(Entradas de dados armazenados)
--*--
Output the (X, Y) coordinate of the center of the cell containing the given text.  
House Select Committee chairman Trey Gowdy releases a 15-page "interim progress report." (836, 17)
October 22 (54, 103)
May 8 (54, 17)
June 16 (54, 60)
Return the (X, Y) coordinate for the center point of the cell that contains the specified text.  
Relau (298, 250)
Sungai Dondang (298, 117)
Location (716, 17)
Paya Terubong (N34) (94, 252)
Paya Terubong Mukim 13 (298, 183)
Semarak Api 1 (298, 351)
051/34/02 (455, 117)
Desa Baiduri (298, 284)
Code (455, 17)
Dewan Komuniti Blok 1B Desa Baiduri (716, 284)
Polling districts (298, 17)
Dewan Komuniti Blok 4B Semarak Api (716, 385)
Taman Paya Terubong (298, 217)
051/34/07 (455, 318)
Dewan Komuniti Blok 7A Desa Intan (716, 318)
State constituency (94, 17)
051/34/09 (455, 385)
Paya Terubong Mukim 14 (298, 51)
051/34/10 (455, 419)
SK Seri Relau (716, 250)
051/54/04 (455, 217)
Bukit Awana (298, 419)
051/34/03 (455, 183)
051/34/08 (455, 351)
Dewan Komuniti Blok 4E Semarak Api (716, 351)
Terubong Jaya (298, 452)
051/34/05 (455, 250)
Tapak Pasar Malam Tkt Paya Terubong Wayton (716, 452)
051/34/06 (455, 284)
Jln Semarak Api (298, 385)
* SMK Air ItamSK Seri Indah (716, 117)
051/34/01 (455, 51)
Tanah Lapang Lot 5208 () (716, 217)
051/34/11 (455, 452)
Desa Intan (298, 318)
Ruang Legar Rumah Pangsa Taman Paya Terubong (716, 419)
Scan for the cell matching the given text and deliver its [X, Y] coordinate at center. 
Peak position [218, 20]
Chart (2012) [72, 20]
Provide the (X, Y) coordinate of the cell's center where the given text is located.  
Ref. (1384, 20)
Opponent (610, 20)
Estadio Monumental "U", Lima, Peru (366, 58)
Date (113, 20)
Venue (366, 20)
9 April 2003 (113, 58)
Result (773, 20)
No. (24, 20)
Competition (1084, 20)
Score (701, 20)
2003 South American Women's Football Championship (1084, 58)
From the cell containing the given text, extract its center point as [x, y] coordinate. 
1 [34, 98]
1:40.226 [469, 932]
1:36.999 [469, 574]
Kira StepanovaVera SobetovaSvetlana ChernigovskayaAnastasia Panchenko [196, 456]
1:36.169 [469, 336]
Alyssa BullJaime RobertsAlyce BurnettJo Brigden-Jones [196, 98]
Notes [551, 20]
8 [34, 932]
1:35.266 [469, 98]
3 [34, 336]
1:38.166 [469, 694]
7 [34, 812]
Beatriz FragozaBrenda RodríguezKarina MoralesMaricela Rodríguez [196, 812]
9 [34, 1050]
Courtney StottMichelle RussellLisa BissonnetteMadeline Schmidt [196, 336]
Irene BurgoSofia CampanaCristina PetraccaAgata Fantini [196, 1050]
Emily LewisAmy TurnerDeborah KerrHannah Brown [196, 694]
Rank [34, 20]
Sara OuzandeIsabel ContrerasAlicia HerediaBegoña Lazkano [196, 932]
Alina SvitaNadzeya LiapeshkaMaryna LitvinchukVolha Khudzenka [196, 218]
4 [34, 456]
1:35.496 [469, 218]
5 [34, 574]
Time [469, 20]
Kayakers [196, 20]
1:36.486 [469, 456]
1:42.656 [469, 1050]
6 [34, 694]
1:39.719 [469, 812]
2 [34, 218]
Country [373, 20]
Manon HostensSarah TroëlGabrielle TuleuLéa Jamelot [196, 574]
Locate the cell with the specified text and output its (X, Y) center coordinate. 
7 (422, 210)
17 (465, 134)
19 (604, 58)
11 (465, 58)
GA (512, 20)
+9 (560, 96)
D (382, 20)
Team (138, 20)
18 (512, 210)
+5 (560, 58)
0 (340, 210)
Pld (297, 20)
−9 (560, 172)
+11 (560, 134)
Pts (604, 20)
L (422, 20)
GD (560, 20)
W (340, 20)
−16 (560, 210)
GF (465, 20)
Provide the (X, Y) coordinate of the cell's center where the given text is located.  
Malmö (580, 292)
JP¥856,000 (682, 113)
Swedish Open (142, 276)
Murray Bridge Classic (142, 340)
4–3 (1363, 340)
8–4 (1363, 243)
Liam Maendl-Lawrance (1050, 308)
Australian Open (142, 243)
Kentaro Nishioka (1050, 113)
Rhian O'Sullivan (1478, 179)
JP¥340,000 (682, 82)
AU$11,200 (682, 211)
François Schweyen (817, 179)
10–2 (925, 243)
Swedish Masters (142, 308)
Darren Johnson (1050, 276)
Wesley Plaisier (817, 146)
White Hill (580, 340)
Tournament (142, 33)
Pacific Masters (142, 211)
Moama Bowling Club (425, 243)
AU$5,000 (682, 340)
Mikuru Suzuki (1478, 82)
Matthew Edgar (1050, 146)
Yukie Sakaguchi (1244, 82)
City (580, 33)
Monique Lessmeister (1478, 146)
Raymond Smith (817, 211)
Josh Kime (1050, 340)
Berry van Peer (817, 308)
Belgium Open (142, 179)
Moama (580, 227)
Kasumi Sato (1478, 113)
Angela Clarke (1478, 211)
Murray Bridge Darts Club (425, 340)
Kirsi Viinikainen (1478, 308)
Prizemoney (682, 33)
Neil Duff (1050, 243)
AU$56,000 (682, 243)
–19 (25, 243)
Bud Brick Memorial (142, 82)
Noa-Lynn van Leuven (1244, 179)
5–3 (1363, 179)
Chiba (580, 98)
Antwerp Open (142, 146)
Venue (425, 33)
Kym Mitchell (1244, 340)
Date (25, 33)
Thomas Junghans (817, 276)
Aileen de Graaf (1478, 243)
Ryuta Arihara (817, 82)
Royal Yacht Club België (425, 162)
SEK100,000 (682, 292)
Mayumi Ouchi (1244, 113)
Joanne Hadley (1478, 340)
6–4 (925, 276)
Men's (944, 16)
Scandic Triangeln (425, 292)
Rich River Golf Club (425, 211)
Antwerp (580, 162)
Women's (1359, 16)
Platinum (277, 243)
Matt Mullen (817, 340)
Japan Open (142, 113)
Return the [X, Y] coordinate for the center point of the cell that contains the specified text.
--*--
Reproduza todos os registros acima trocando cada ocorrência de "Dewan Komuniti" por "Balai Komuniti" e mantendo todo o restante inalterado.

TAREFA CONCLUÍDA:
Output the (X, Y) coordinate of the center of the cell containing the given text.  
House Select Committee chairman Trey Gowdy releases a 15-page "interim progress report." (836, 17)
October 22 (54, 103)
May 8 (54, 17)
June 16 (54, 60)
Return the (X, Y) coordinate for the center point of the cell that contains the specified text.  
Relau (298, 250)
Sungai Dondang (298, 117)
Location (716, 17)
Paya Terubong (N34) (94, 252)
Paya Terubong Mukim 13 (298, 183)
Semarak Api 1 (298, 351)
051/34/02 (455, 117)
Desa Baiduri (298, 284)
Code (455, 17)
Balai Komuniti Blok 1B Desa Baiduri (716, 284)
Polling districts (298, 17)
Balai Komuniti Blok 4B Semarak Api (716, 385)
Taman Paya Terubong (298, 217)
051/34/07 (455, 318)
Balai Komuniti Blok 7A Desa Intan (716, 318)
State constituency (94, 17)
051/34/09 (455, 385)
Paya Terubong Mukim 14 (298, 51)
051/34/10 (455, 419)
SK Seri Relau (716, 250)
051/54/04 (455, 217)
Bukit Awana (298, 419)
051/34/03 (455, 183)
051/34/08 (455, 351)
Balai Komuniti Blok 4E Semarak Api (716, 351)
Terubong Jaya (298, 452)
051/34/05 (455, 250)
Tapak Pasar Malam Tkt Paya Terubong Wayton (716, 452)
051/34/06 (455, 284)
Jln Semarak Api (298, 385)
* SMK Air ItamSK Seri Indah (716, 117)
051/34/01 (455, 51)
Tanah Lapang Lot 5208 () (716, 217)
051/34/11 (455, 452)
Desa Intan (298, 318)
Ruang Legar Rumah Pangsa Taman Paya Terubong (716, 419)
Scan for the cell matching the given text and deliver its [X, Y] coordinate at center. 
Peak position [218, 20]
Chart (2012) [72, 20]
Provide the (X, Y) coordinate of the cell's center where the given text is located.  
Ref. (1384, 20)
Opponent (610, 20)
Estadio Monumental "U", Lima, Peru (366, 58)
Date (113, 20)
Venue (366, 20)
9 April 2003 (113, 58)
Result (773, 20)
No. (24, 20)
Competition (1084, 20)
Score (701, 20)
2003 South American Women's Football Championship (1084, 58)
From the cell containing the given text, extract its center point as [x, y] coordinate. 
1 [34, 98]
1:40.226 [469, 932]
1:36.999 [469, 574]
Kira StepanovaVera SobetovaSvetlana ChernigovskayaAnastasia Panchenko [196, 456]
1:36.169 [469, 336]
Alyssa BullJaime RobertsAlyce BurnettJo Brigden-Jones [196, 98]
Notes [551, 20]
8 [34, 932]
1:35.266 [469, 98]
3 [34, 336]
1:38.166 [469, 694]
7 [34, 812]
Beatriz FragozaBrenda RodríguezKarina MoralesMaricela Rodríguez [196, 812]
9 [34, 1050]
Courtney StottMichelle RussellLisa BissonnetteMadeline Schmidt [196, 336]
Irene BurgoSofia CampanaCristina PetraccaAgata Fantini [196, 1050]
Emily LewisAmy TurnerDeborah KerrHannah Brown [196, 694]
Rank [34, 20]
Sara OuzandeIsabel ContrerasAlicia HerediaBegoña Lazkano [196, 932]
Alina SvitaNadzeya LiapeshkaMaryna LitvinchukVolha Khudzenka [196, 218]
4 [34, 456]
1:35.496 [469, 218]
5 [34, 574]
Time [469, 20]
Kayakers [196, 20]
1:36.486 [469, 456]
1:42.656 [469, 1050]
6 [34, 694]
1:39.719 [469, 812]
2 [34, 218]
Country [373, 20]
Manon HostensSarah TroëlGabrielle TuleuLéa Jamelot [196, 574]
Locate the cell with the specified text and output its (X, Y) center coordinate. 
7 (422, 210)
17 (465, 134)
19 (604, 58)
11 (465, 58)
GA (512, 20)
+9 (560, 96)
D (382, 20)
Team (138, 20)
18 (512, 210)
+5 (560, 58)
0 (340, 210)
Pld (297, 20)
−9 (560, 172)
+11 (560, 134)
Pts (604, 20)
L (422, 20)
GD (560, 20)
W (340, 20)
−16 (560, 210)
GF (465, 20)
Provide the (X, Y) coordinate of the cell's center where the given text is located.  
Malmö (580, 292)
JP¥856,000 (682, 113)
Swedish Open (142, 276)
Murray Bridge Classic (142, 340)
4–3 (1363, 340)
8–4 (1363, 243)
Liam Maendl-Lawrance (1050, 308)
Australian Open (142, 243)
Kentaro Nishioka (1050, 113)
Rhian O'Sullivan (1478, 179)
JP¥340,000 (682, 82)
AU$11,200 (682, 211)
François Schweyen (817, 179)
10–2 (925, 243)
Swedish Masters (142, 308)
Darren Johnson (1050, 276)
Wesley Plaisier (817, 146)
White Hill (580, 340)
Tournament (142, 33)
Pacific Masters (142, 211)
Moama Bowling Club (425, 243)
AU$5,000 (682, 340)
Mikuru Suzuki (1478, 82)
Matthew Edgar (1050, 146)
Yukie Sakaguchi (1244, 82)
City (580, 33)
Monique Lessmeister (1478, 146)
Raymond Smith (817, 211)
Josh Kime (1050, 340)
Berry van Peer (817, 308)
Belgium Open (142, 179)
Moama (580, 227)
Kasumi Sato (1478, 113)
Angela Clarke (1478, 211)
Murray Bridge Darts Club (425, 340)
Kirsi Viinikainen (1478, 308)
Prizemoney (682, 33)
Neil Duff (1050, 243)
AU$56,000 (682, 243)
–19 (25, 243)
Bud Brick Memorial (142, 82)
Noa-Lynn van Leuven (1244, 179)
5–3 (1363, 179)
Chiba (580, 98)
Antwerp Open (142, 146)
Venue (425, 33)
Kym Mitchell (1244, 340)
Date (25, 33)
Thomas Junghans (817, 276)
Aileen de Graaf (1478, 243)
Ryuta Arihara (817, 82)
Royal Yacht Club België (425, 162)
SEK100,000 (682, 292)
Mayumi Ouchi (1244, 113)
Joanne Hadley (1478, 340)
6–4 (925, 276)
Men's (944, 16)
Scandic Triangeln (425, 292)
Rich River Golf Club (425, 211)
Antwerp (580, 162)
Women's (1359, 16)
Platinum (277, 243)
Matt Mullen (817, 340)
Japan Open (142, 113)
Return the [X, Y] coordinate for the center point of the cell that contains the specified text.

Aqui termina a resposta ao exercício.